### TO DO
Please restate, word for word, the lines below that begin at the one with "blue cake: 2 -> 3" and end at the one with "purple phone: 3 -> 2". Leave out all other lines.

+++ STUDY MATERIAL

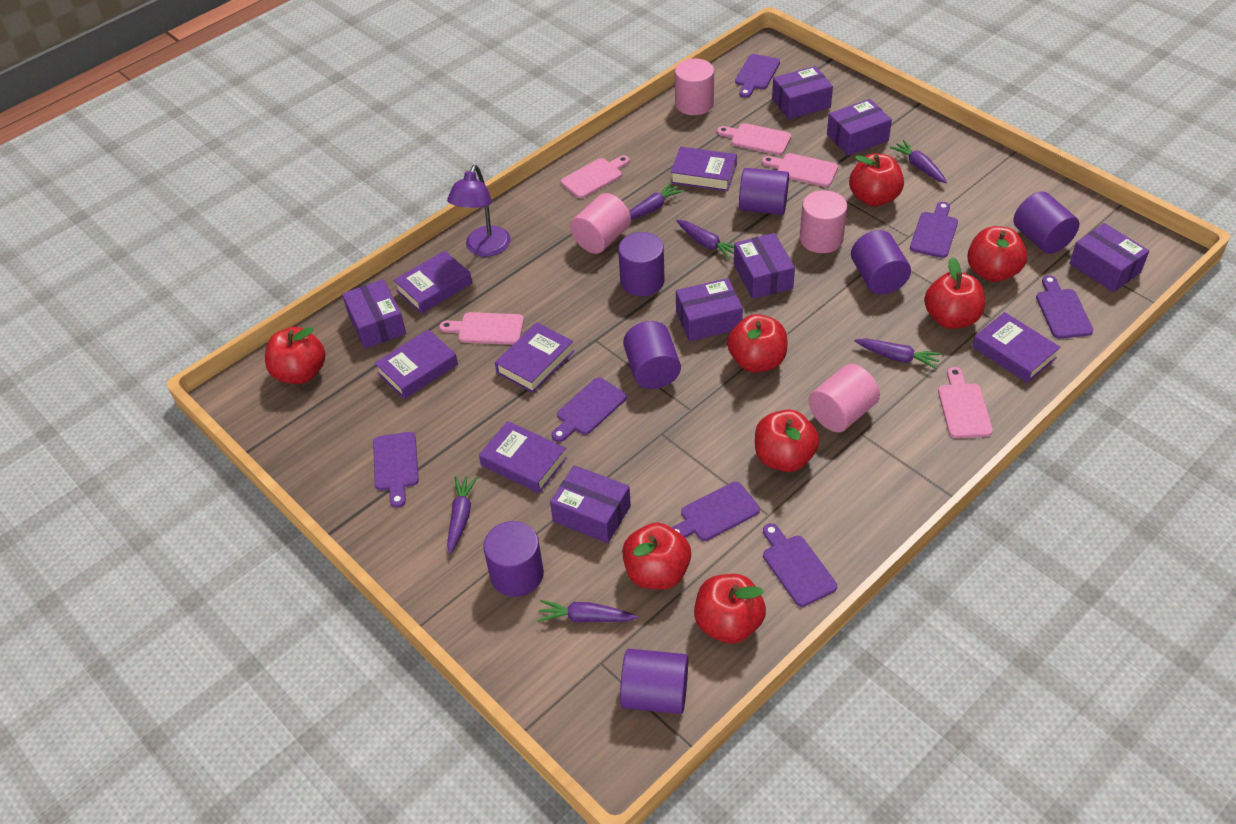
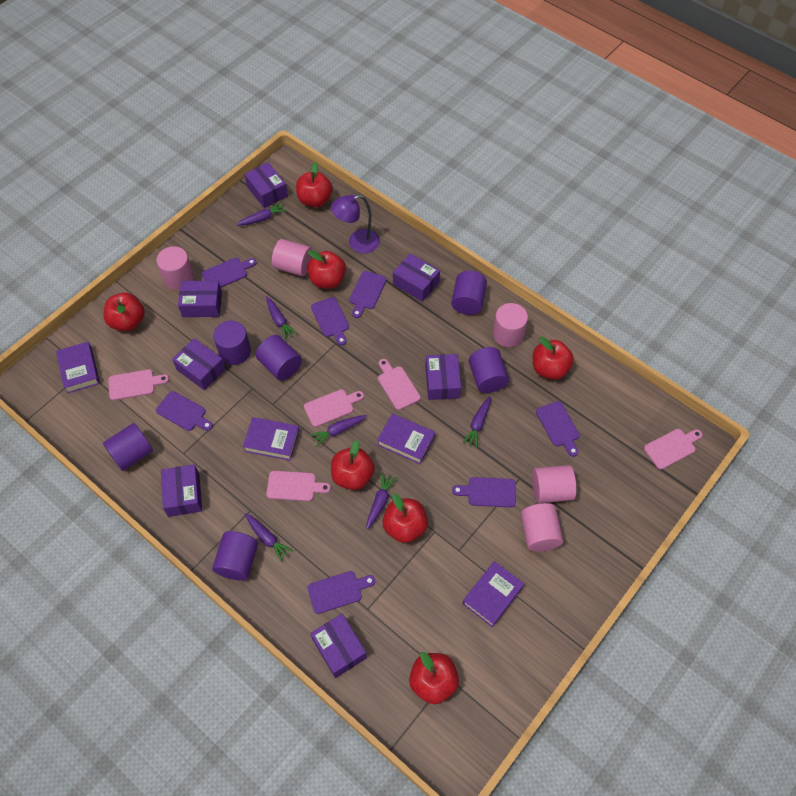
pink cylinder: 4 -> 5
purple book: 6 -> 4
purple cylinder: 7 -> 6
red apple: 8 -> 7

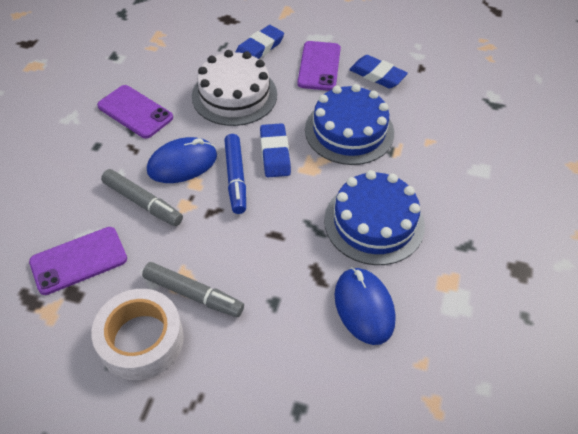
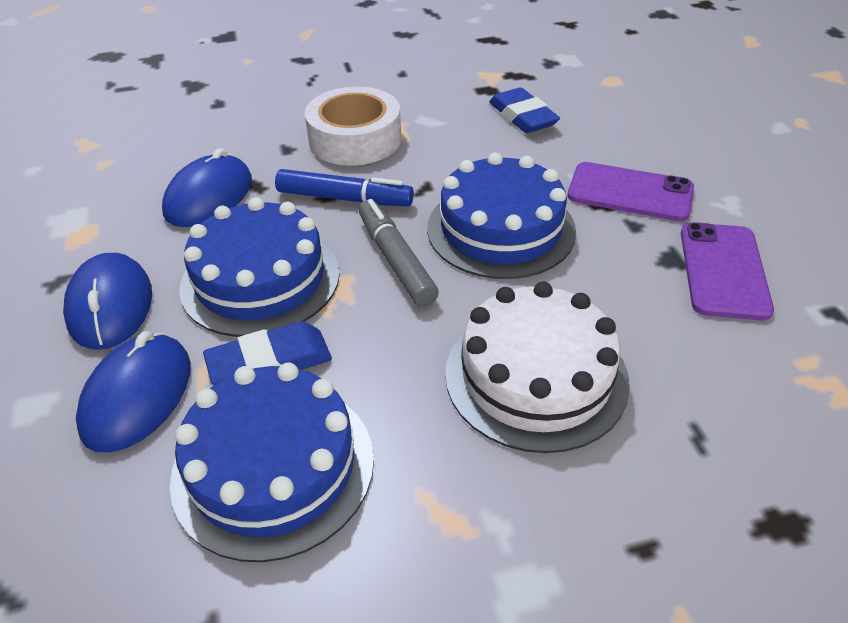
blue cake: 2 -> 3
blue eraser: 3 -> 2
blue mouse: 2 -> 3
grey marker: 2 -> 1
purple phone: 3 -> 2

++++++
+++ STUDY MATERIAL

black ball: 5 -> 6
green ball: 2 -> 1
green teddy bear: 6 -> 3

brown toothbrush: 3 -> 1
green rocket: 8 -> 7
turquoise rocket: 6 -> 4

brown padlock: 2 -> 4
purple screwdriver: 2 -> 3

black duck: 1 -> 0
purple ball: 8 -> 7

++++++

### TASK RESULT
blue cake: 2 -> 3
blue eraser: 3 -> 2
blue mouse: 2 -> 3
grey marker: 2 -> 1
purple phone: 3 -> 2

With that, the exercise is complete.